▸ **Required work**
Please output exactly the part of the records below that opens with the line containing "SOIL: YL-69 -> none" and closes with the line containing "SOIL pin VCC: 3V3 -> none", both lines included, and nothing else.

▸ **Extracted material**
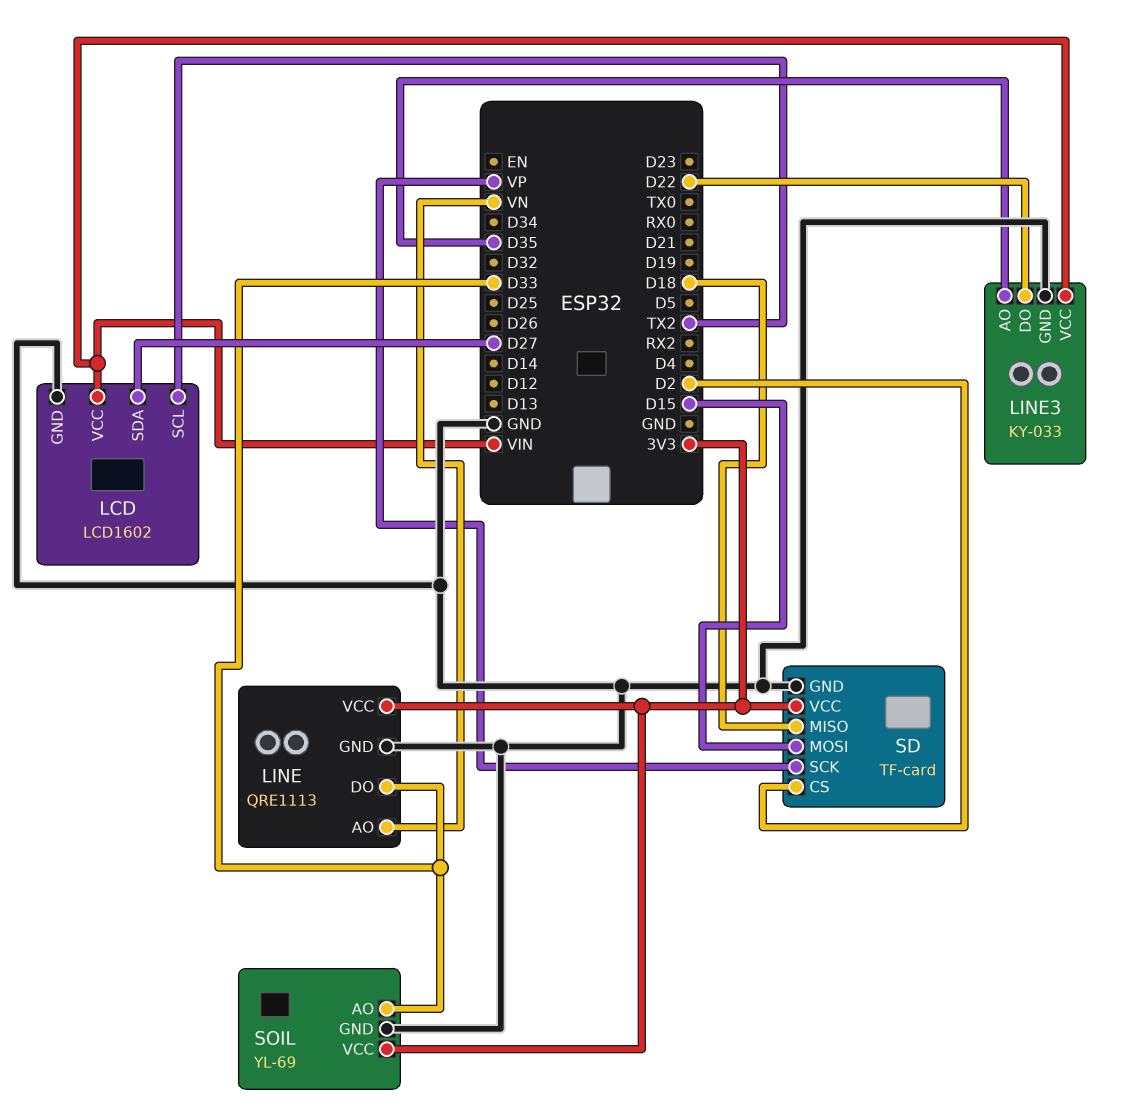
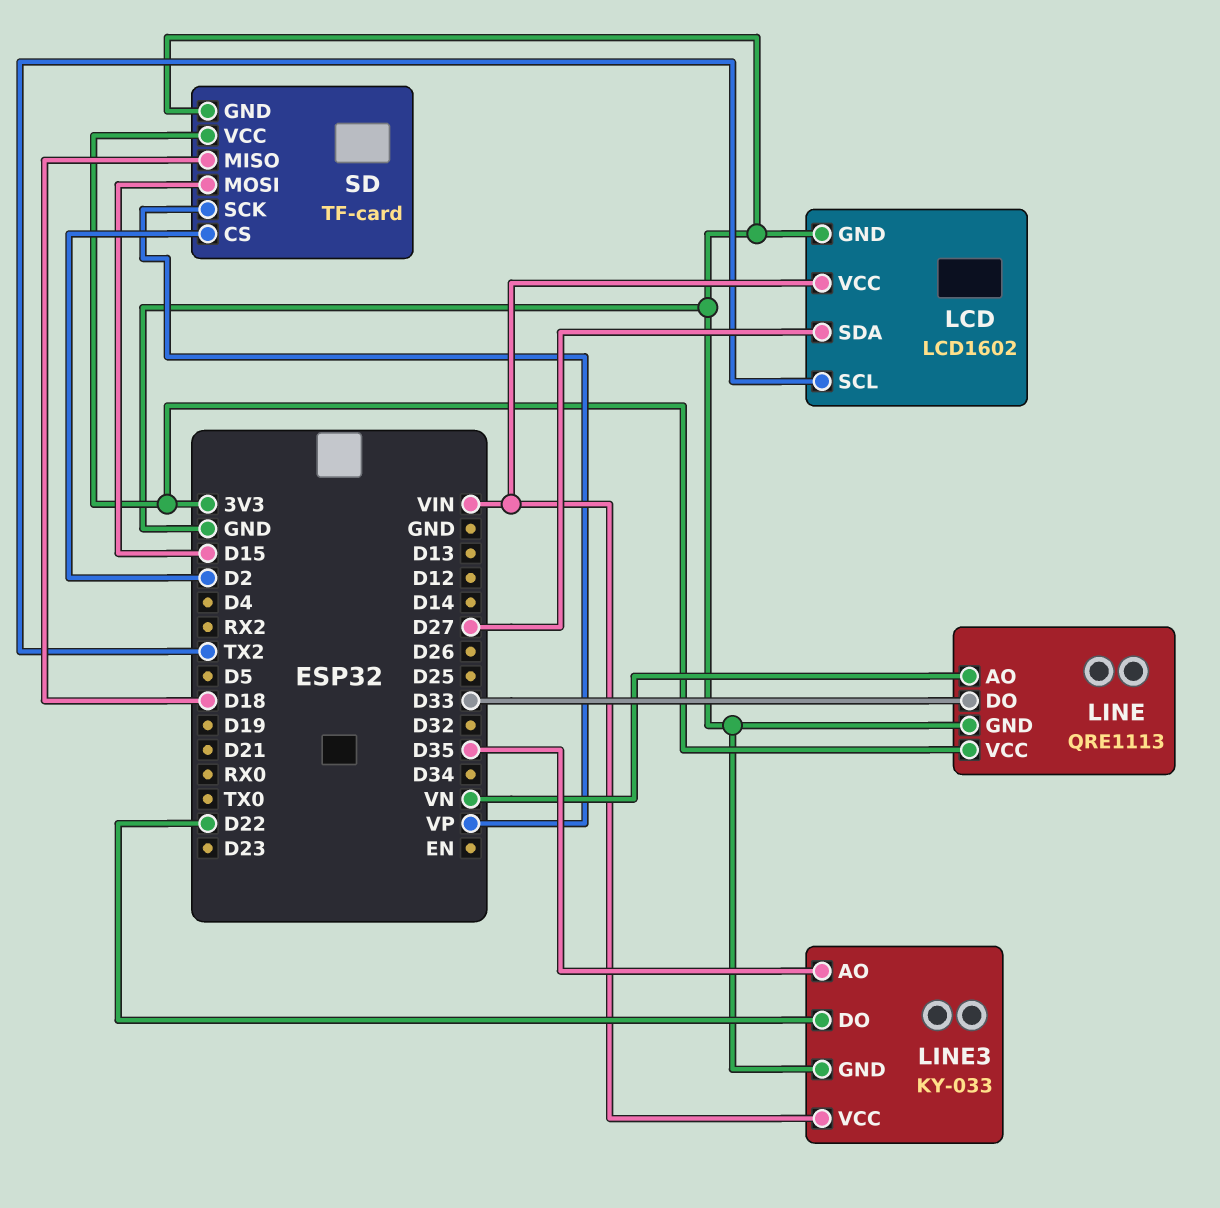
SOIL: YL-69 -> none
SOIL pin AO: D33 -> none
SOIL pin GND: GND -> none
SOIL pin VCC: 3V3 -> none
==
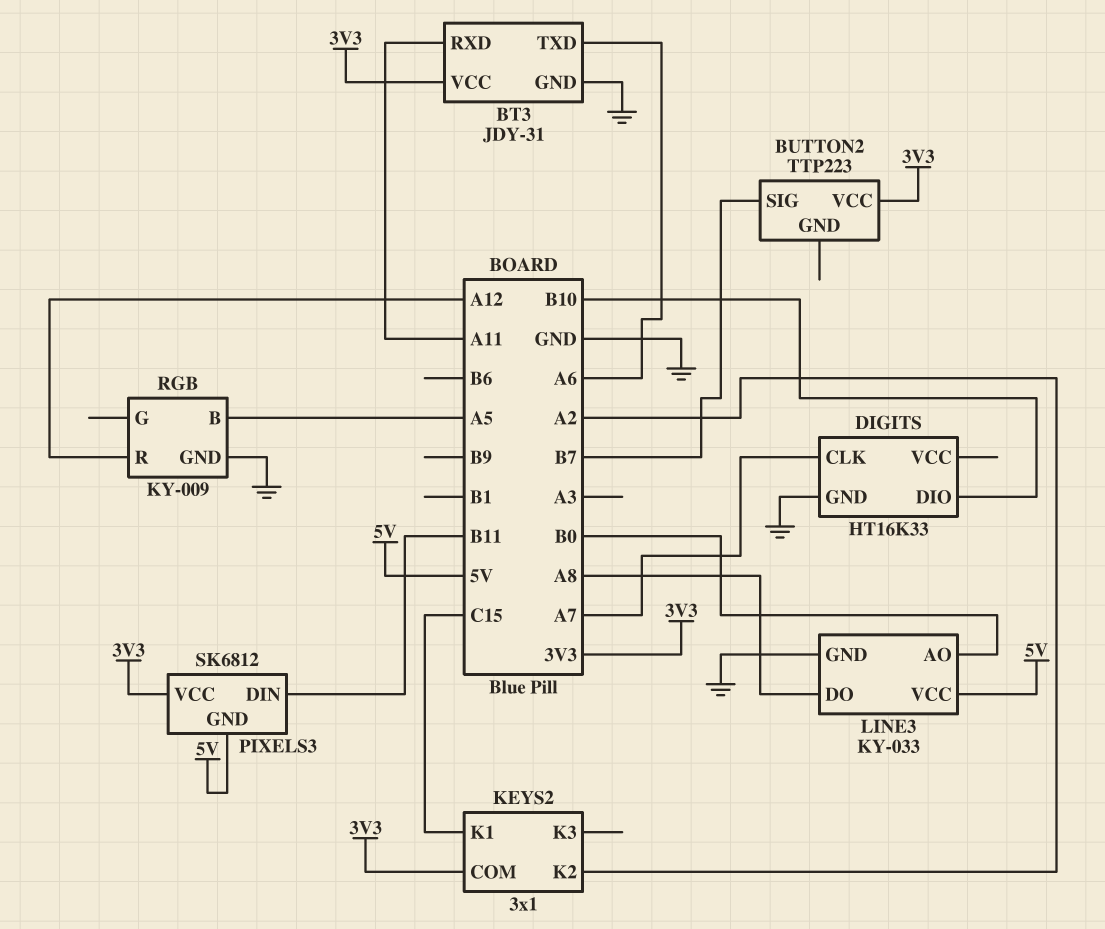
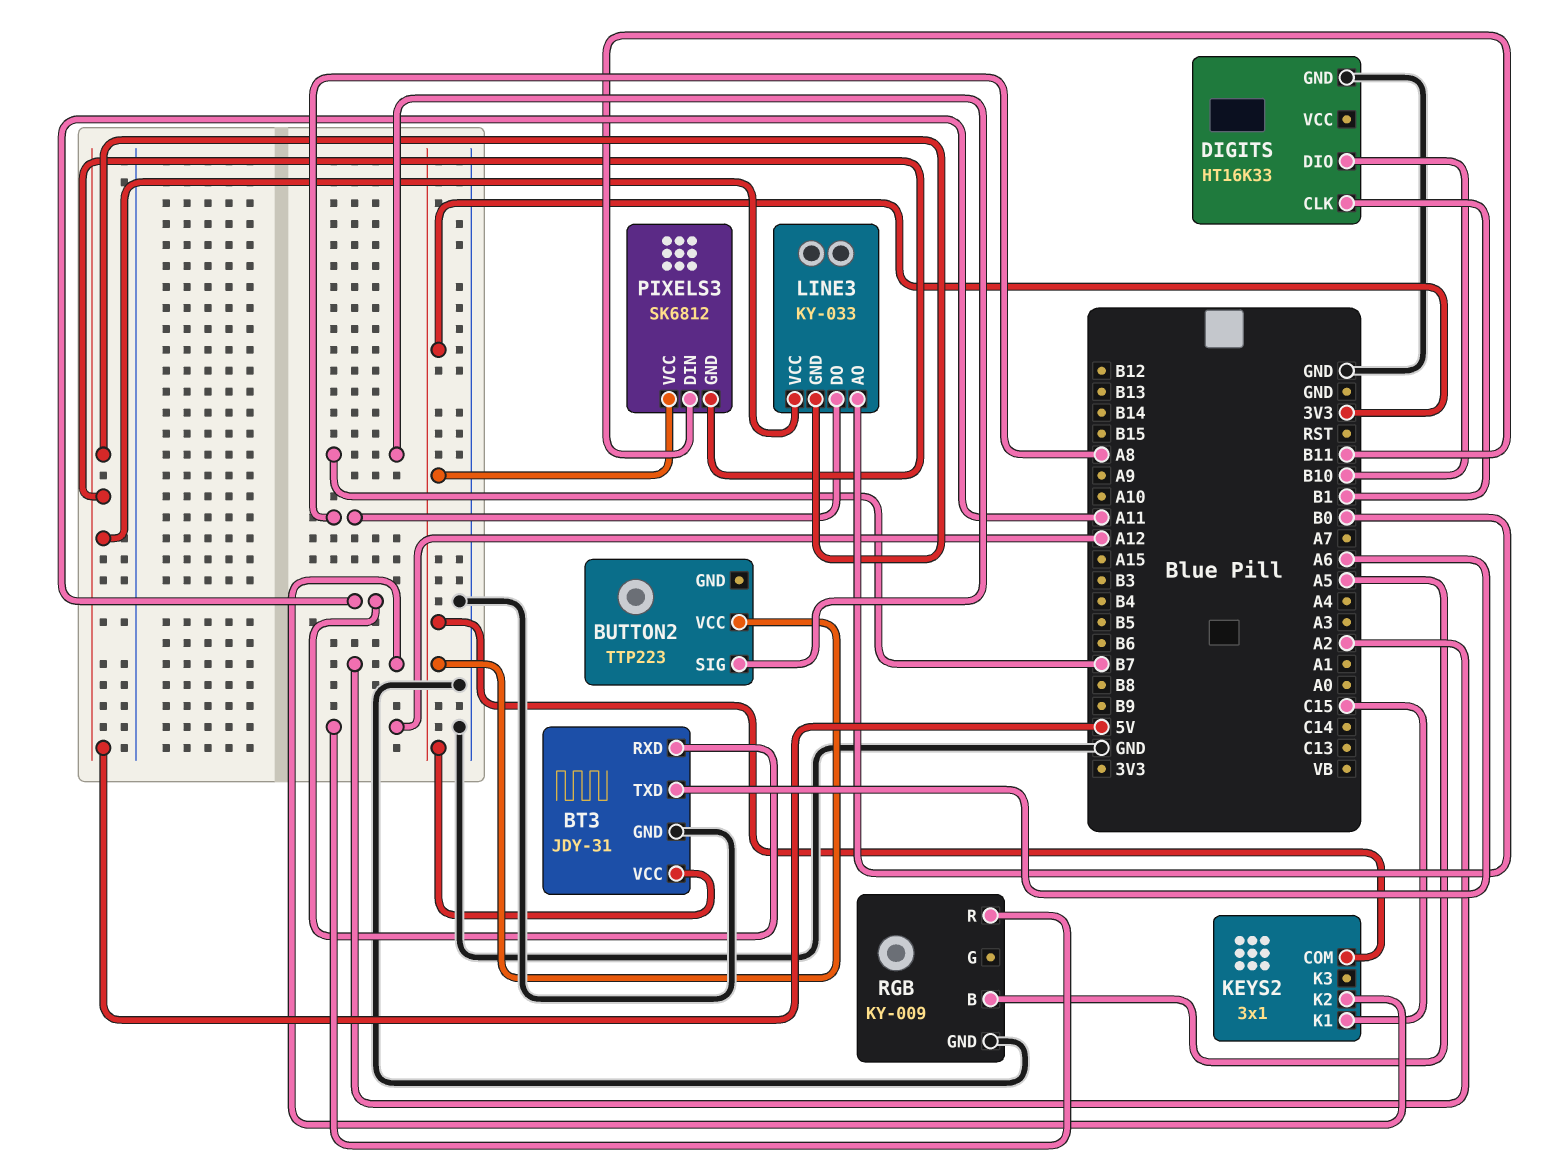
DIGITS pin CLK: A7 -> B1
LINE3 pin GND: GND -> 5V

▸ **Your response**
SOIL: YL-69 -> none
SOIL pin AO: D33 -> none
SOIL pin GND: GND -> none
SOIL pin VCC: 3V3 -> none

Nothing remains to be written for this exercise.